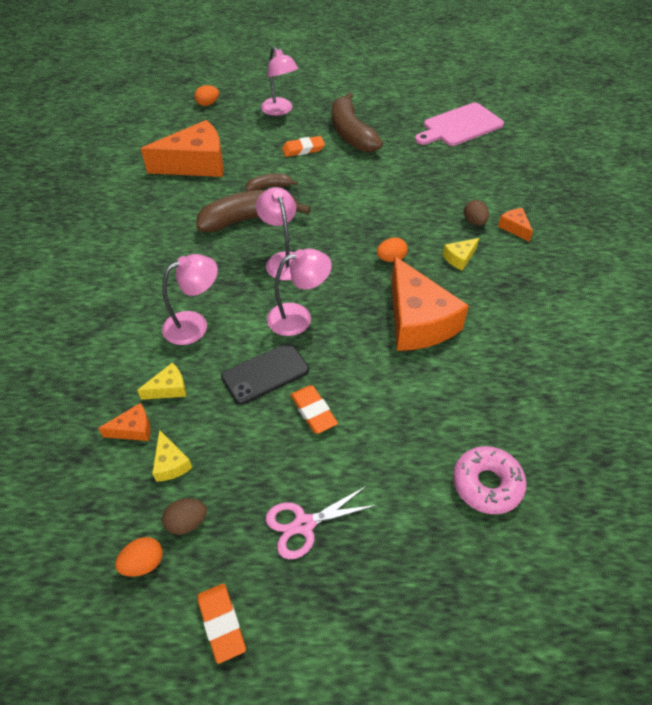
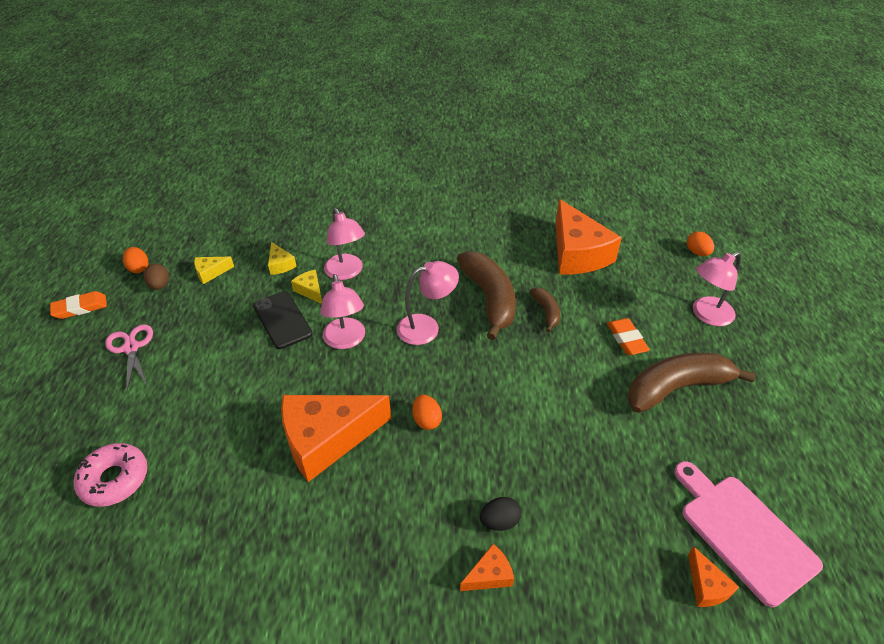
camera: 90 degrees right, 5 degrees down
orange cheese [98,403,150,441] -> orange cheese moved to [688,546,739,607]
orange eraser [290,385,338,434] -> none
yellow cheese [443,238,479,271] -> yellow cheese moved to [291,270,322,304]
brown egg [464,200,489,225] -> black egg [480,497,521,531]

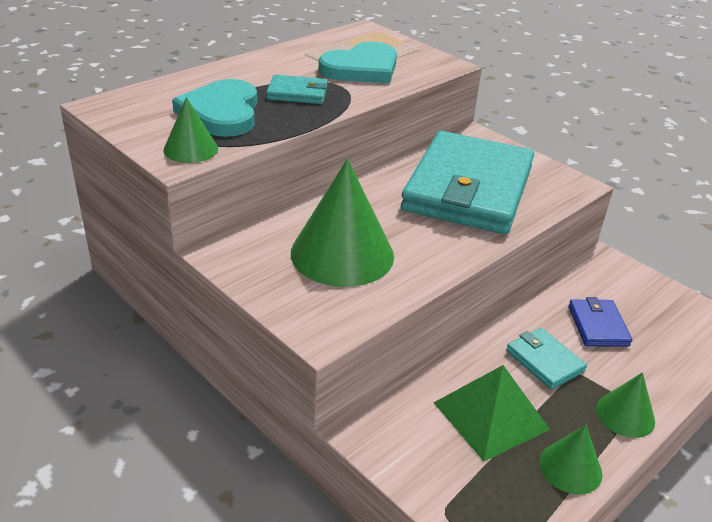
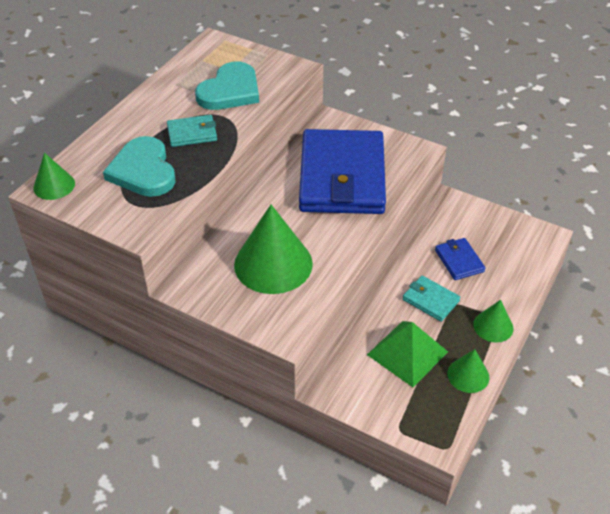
camera: 15 degrees left, 10 degrees up
green cone [163,97,218,163] -> green cone moved to [33,153,75,200]
turquoise wallet [401,131,534,234] -> blue wallet [299,129,386,214]

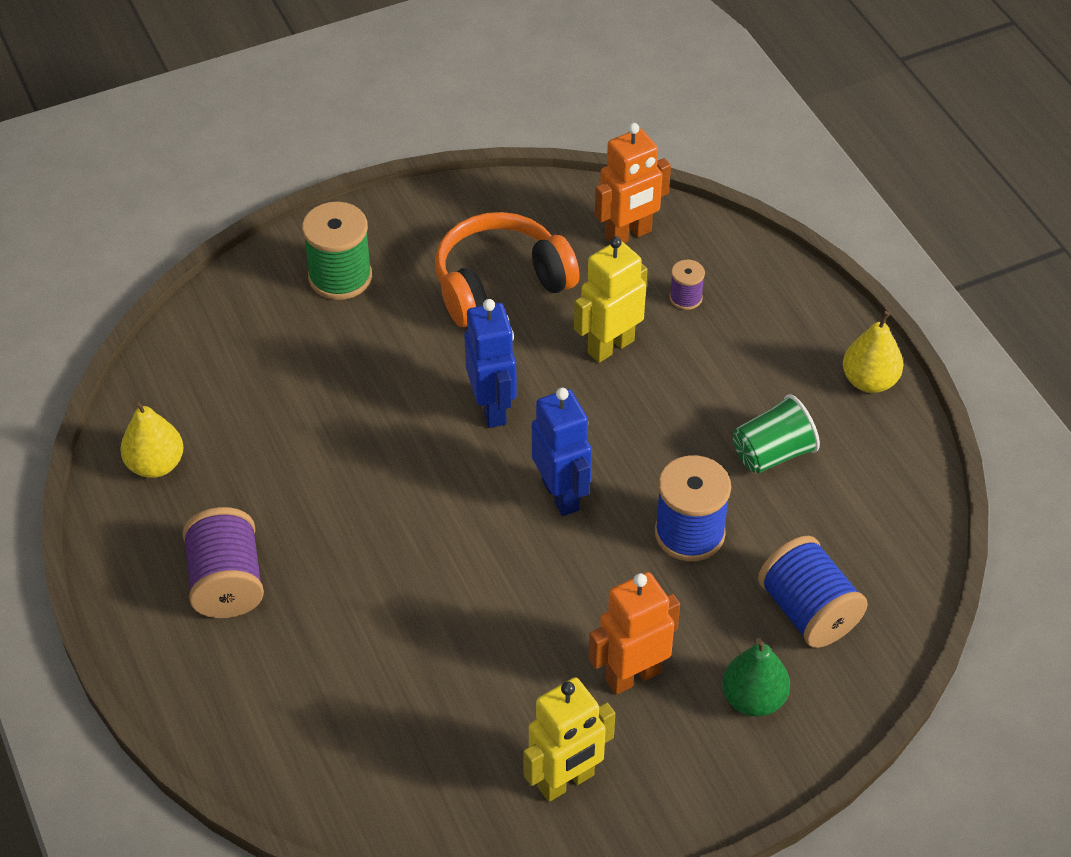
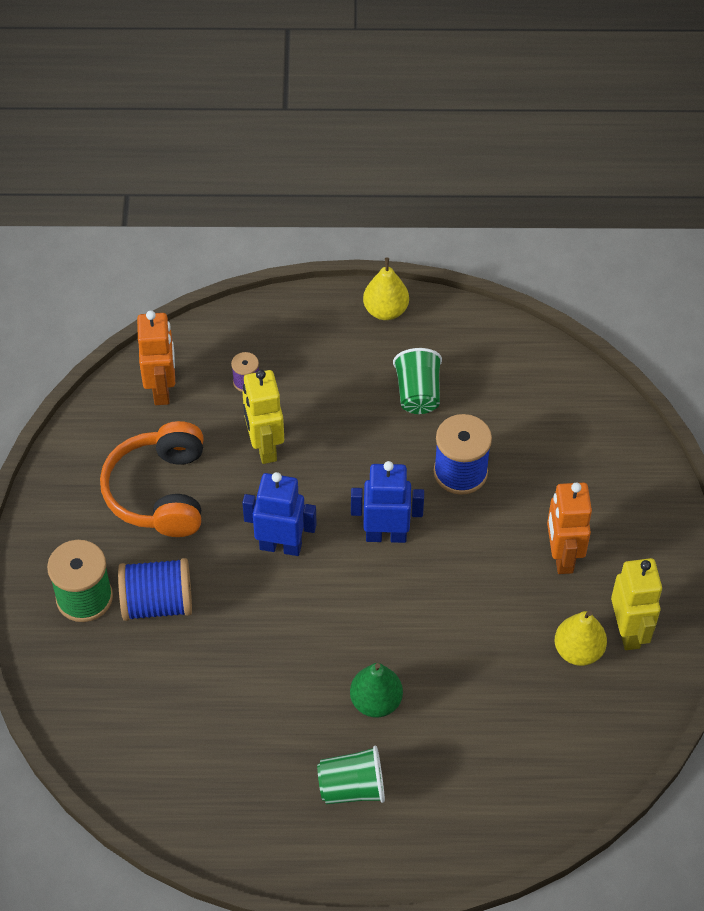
camera: 65 degrees left, 5 degrees up
yellow pear [120,400,184,478] -> yellow pear moved to [555,611,607,666]
purple spool [182,507,264,618] -> green cup [317,746,385,804]
green pear [722,638,790,717] -> green pear moved to [350,663,403,718]
blue spool [758,536,868,648] -> blue spool moved to [118,558,192,621]

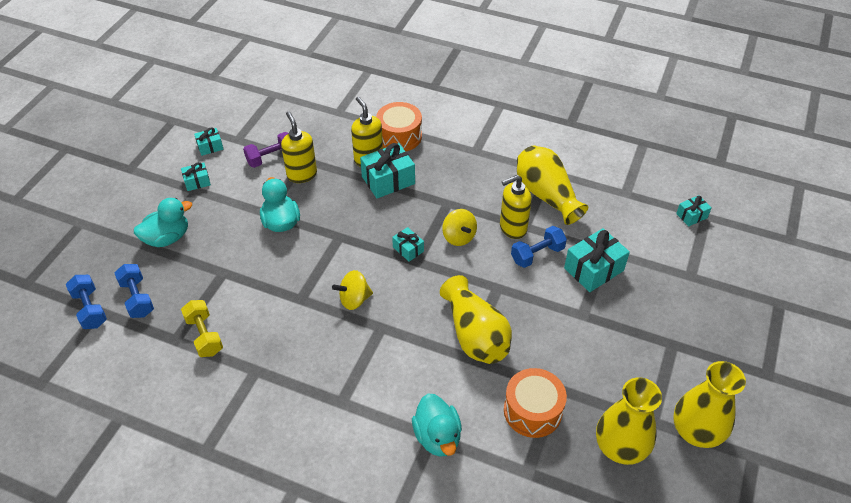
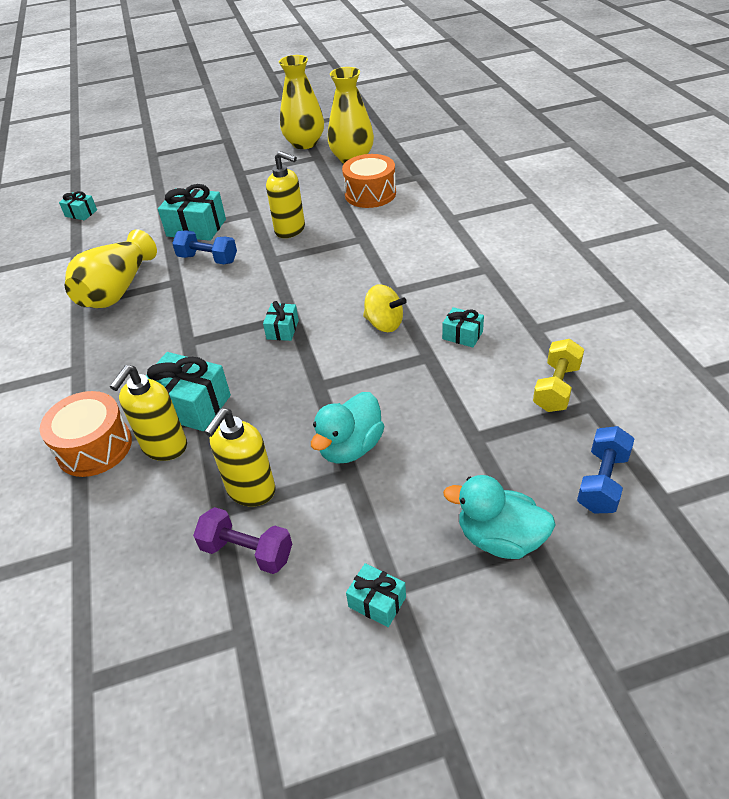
camera: 125 degrees left, 5 degrees down
blue dumbbell [66,275,107,329] -> none
turquoise gift [194,127,223,156] -> turquoise gift moved to [442,307,484,347]
turquoise duck [412,393,462,457] -> none
yellow vase [440,275,512,364] -> none
yellow spinning top [442,209,477,246] -> none
yellow soap dispenser [500,175,532,239] -> yellow soap dispenser moved to [266,151,305,238]

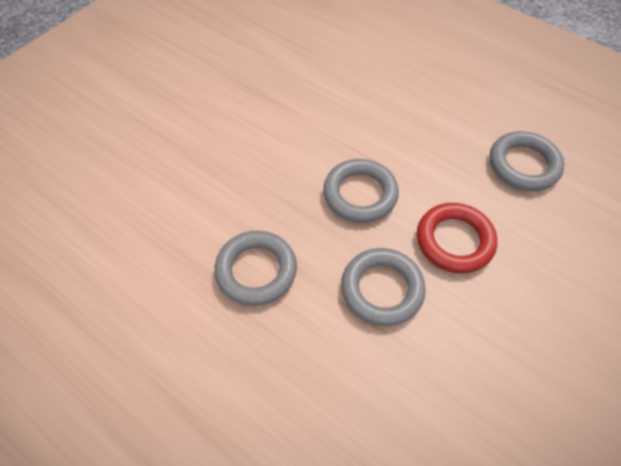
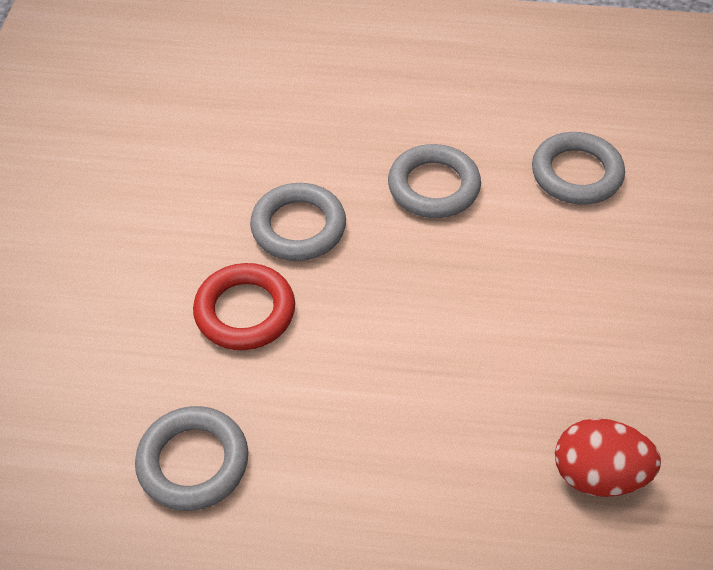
camera: 150 degrees right, 5 degrees down
grey ring [323,159,399,223] -> grey ring moved to [532,132,625,205]
none -> red egg [555,418,661,497]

■ **Assignment**: Every line of the material above should be repeated exactly, except for the pictures.

■ **Task solution**:
camera: 90 degrees right, 5 degrees down
orange cheese [98,403,150,441] -> orange cheese moved to [688,546,739,607]
orange eraser [290,385,338,434] -> none
yellow cheese [443,238,479,271] -> yellow cheese moved to [291,270,322,304]
brown egg [464,200,489,225] -> black egg [480,497,521,531]

camera: 15 degrees left, 10 degrees up
green cone [163,97,218,163] -> green cone moved to [33,153,75,200]
turquoise wallet [401,131,534,234] -> blue wallet [299,129,386,214]

camera: 65 degrees left, 5 degrees up
yellow pear [120,400,184,478] -> yellow pear moved to [555,611,607,666]
purple spool [182,507,264,618] -> green cup [317,746,385,804]
green pear [722,638,790,717] -> green pear moved to [350,663,403,718]
blue spool [758,536,868,648] -> blue spool moved to [118,558,192,621]

camera: 125 degrees left, 5 degrees down
blue dumbbell [66,275,107,329] -> none
turquoise gift [194,127,223,156] -> turquoise gift moved to [442,307,484,347]
turquoise duck [412,393,462,457] -> none
yellow vase [440,275,512,364] -> none
yellow spinning top [442,209,477,246] -> none
yellow soap dispenser [500,175,532,239] -> yellow soap dispenser moved to [266,151,305,238]

camera: 150 degrees right, 5 degrees down
grey ring [323,159,399,223] -> grey ring moved to [532,132,625,205]
none -> red egg [555,418,661,497]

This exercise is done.